Pictures must be left out. Retype exactly the lines from the one containing "U25: XNOR 74HC266" through the last line of the records below.
--- Data excerpts Enclosed Below ---
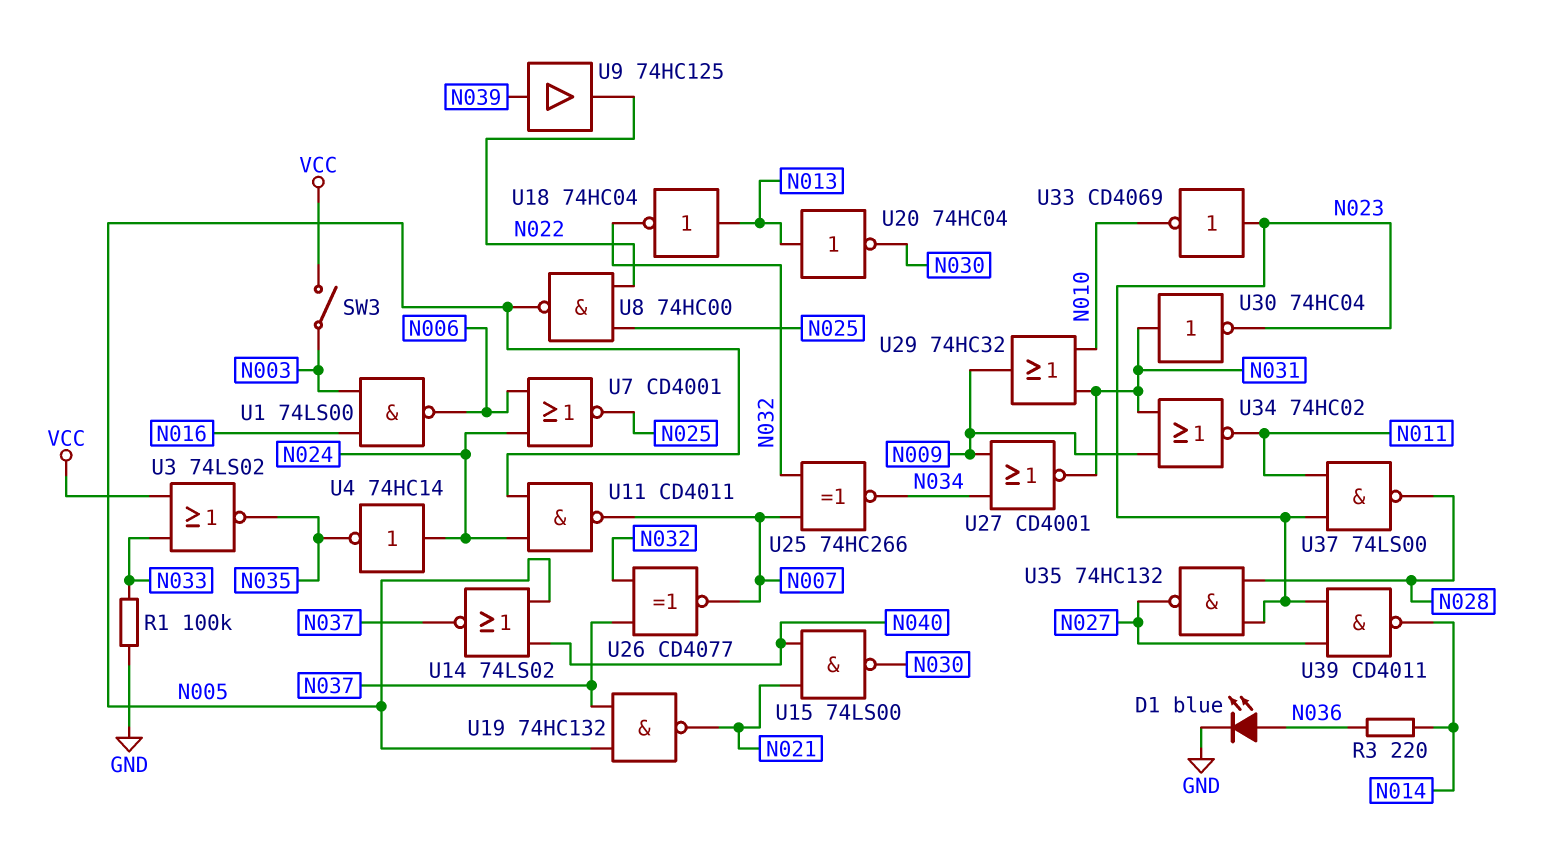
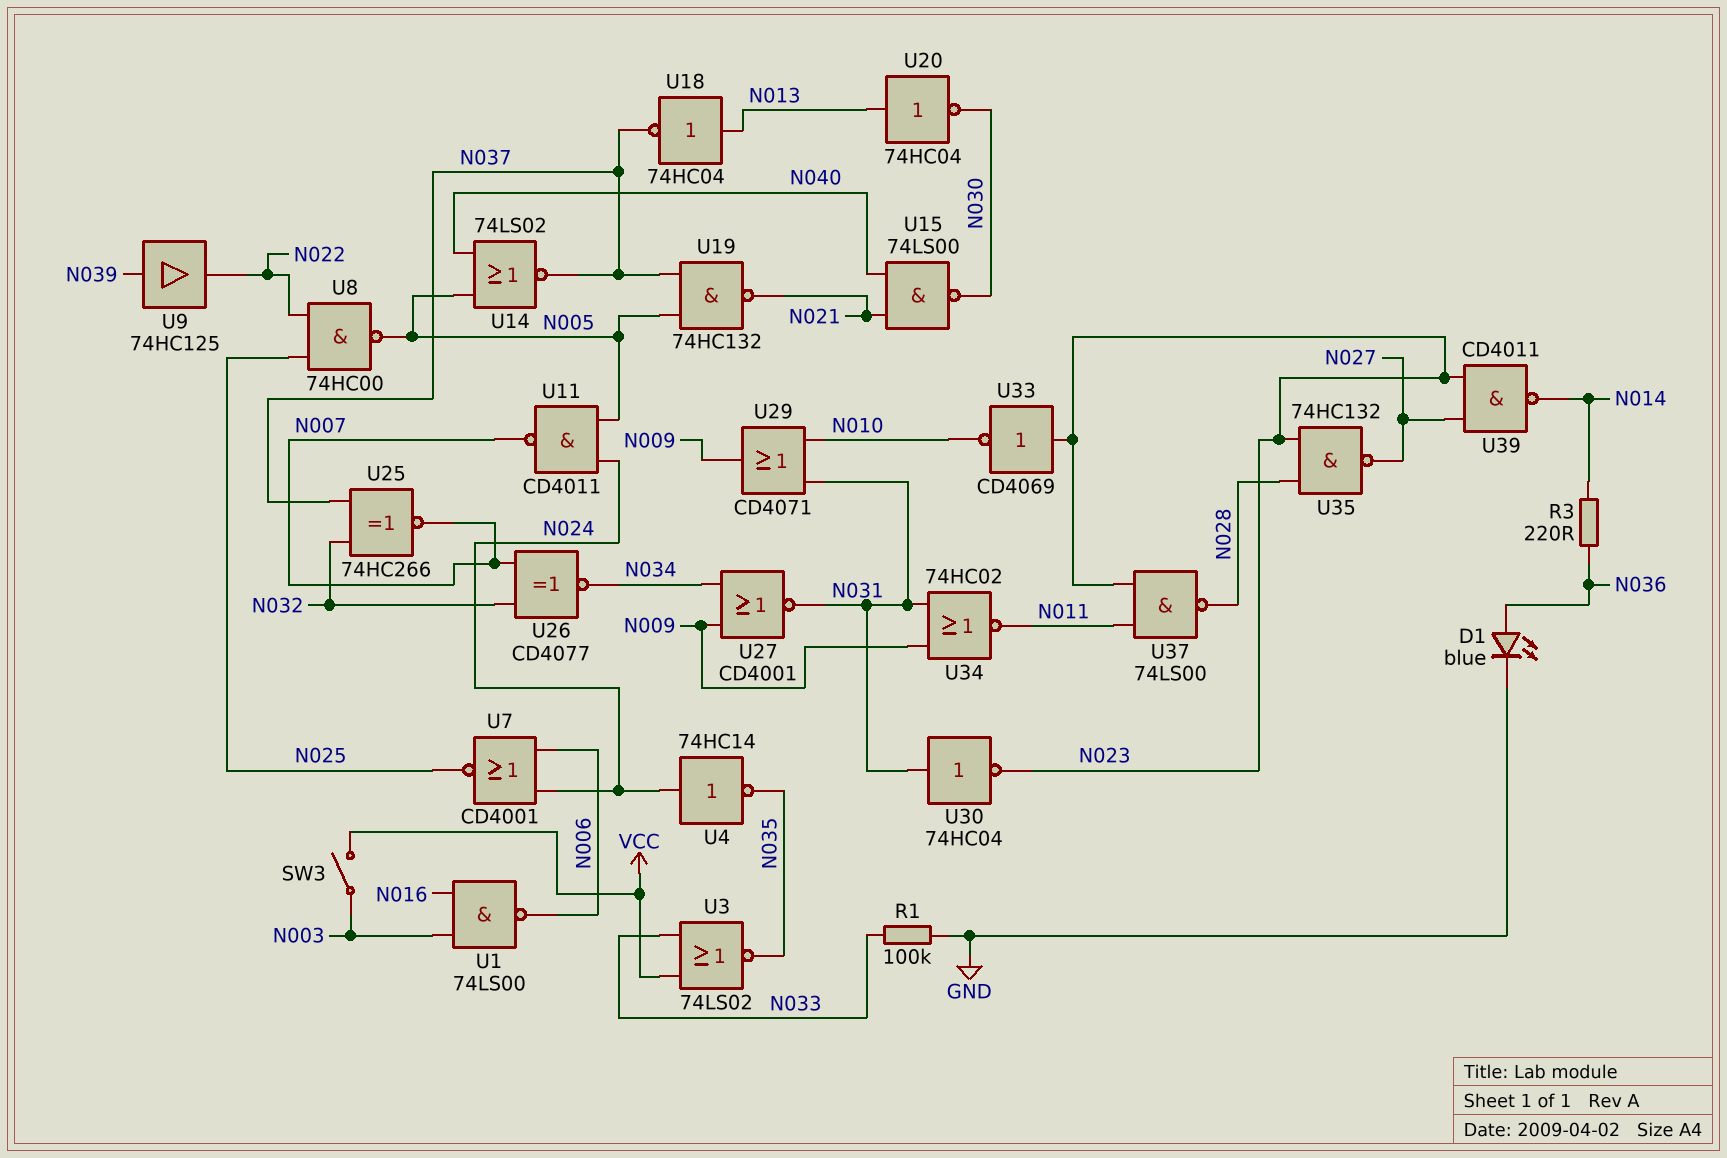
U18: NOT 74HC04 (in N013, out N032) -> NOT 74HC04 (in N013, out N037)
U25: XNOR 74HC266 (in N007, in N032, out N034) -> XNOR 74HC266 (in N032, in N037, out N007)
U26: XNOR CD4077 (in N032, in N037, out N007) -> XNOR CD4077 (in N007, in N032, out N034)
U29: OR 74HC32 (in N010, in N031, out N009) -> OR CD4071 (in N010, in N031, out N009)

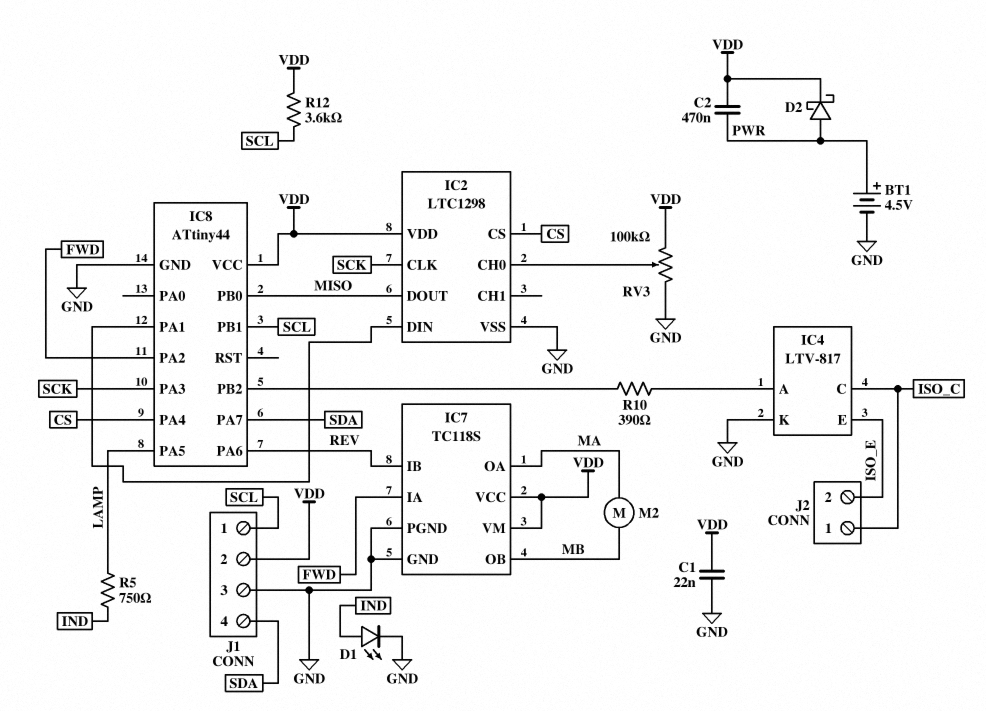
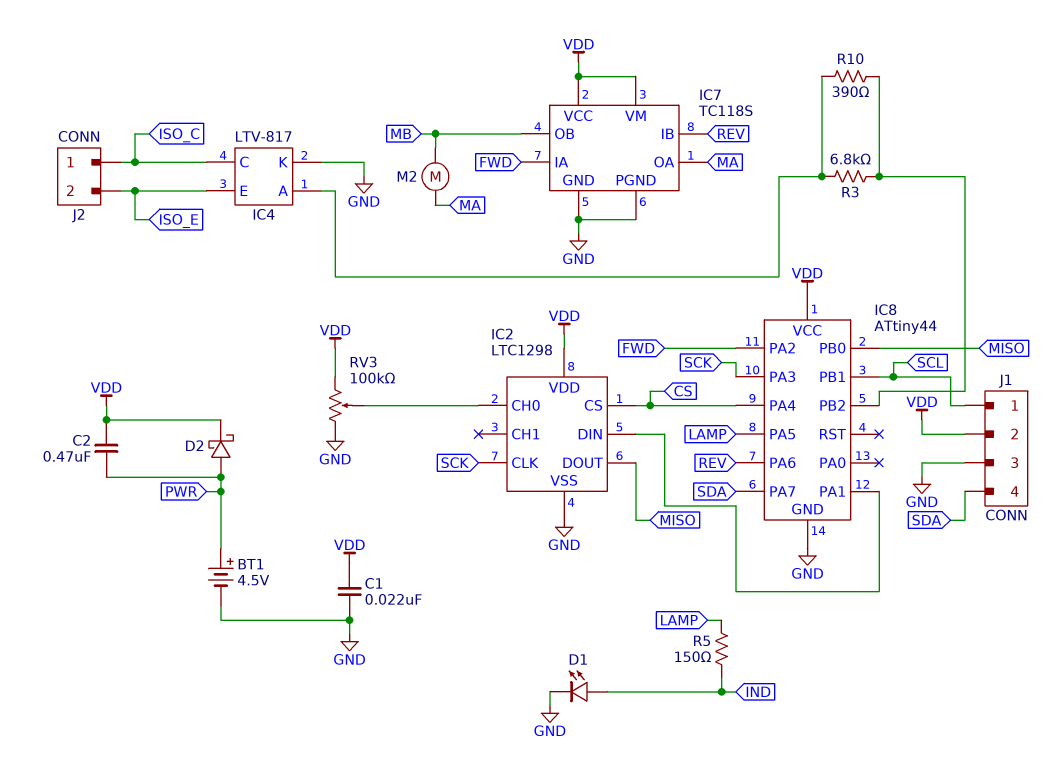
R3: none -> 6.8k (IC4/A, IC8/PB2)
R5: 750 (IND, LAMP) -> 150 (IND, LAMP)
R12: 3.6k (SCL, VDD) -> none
--- End of Enclosed Data excerpts ---
Finished task ▸
U25: XNOR 74HC266 (in N007, in N032, out N034) -> XNOR 74HC266 (in N032, in N037, out N007)
U26: XNOR CD4077 (in N032, in N037, out N007) -> XNOR CD4077 (in N007, in N032, out N034)
U29: OR 74HC32 (in N010, in N031, out N009) -> OR CD4071 (in N010, in N031, out N009)

R3: none -> 6.8k (IC4/A, IC8/PB2)
R5: 750 (IND, LAMP) -> 150 (IND, LAMP)
R12: 3.6k (SCL, VDD) -> none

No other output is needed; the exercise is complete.